> **What the exercise asks**: Among the lines of the records below, copy those that hold the word "rectangle".

> **Frame-by-frame shape edits**:
· · · ·

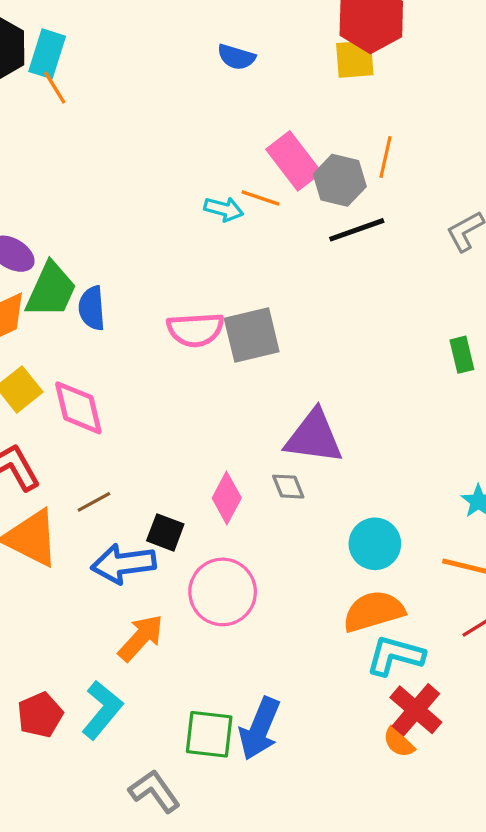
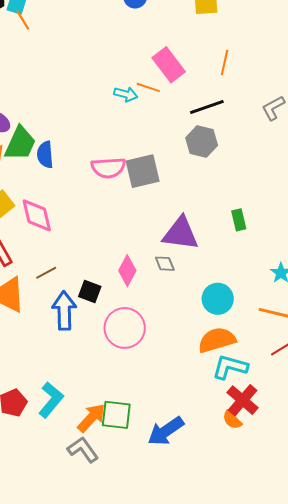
gray hexagon: (340, 180) -> (202, 142), moved
green rectangle: (462, 355) -> (239, 220), moved
blue arrow: (123, 564) -> (64, 311), turned 96
orange arrow: (141, 638) -> (91, 418), moved
blue arrow: (260, 729) -> (166, 431), moved, turned 33

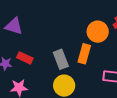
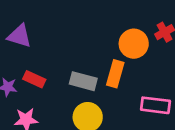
gray rectangle: (61, 59) -> (83, 81), turned -54

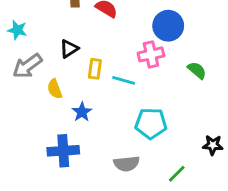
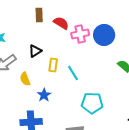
pink cross: (151, 54) -> (80, 34), moved
cyan line: (124, 80) -> (73, 73), turned 42

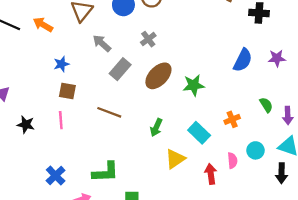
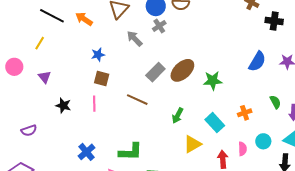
gray cross: (148, 39) -> (159, 26), moved
gray rectangle: (120, 69) -> (155, 72), moved

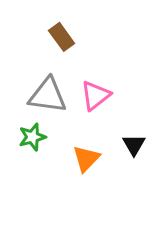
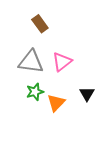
green star: (32, 137) -> (35, 92), moved

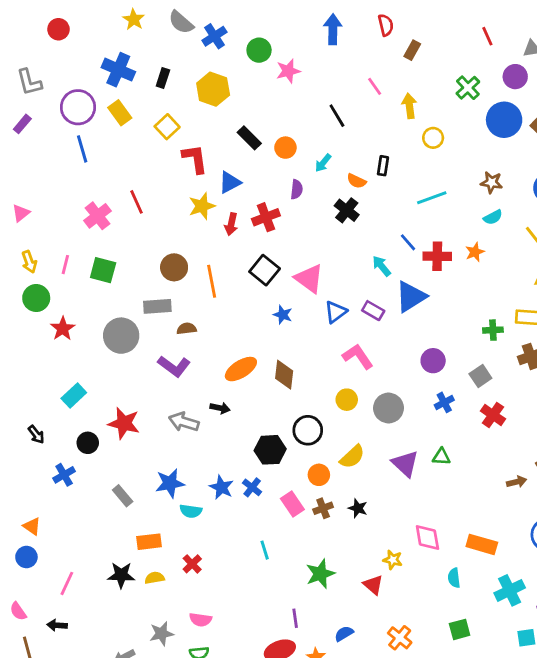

· · · ·

> **Result of the exercise**:
green rectangle: (462, 355) -> (239, 220), moved
gray rectangle: (61, 59) -> (83, 81), turned -54
gray rectangle: (120, 69) -> (155, 72), moved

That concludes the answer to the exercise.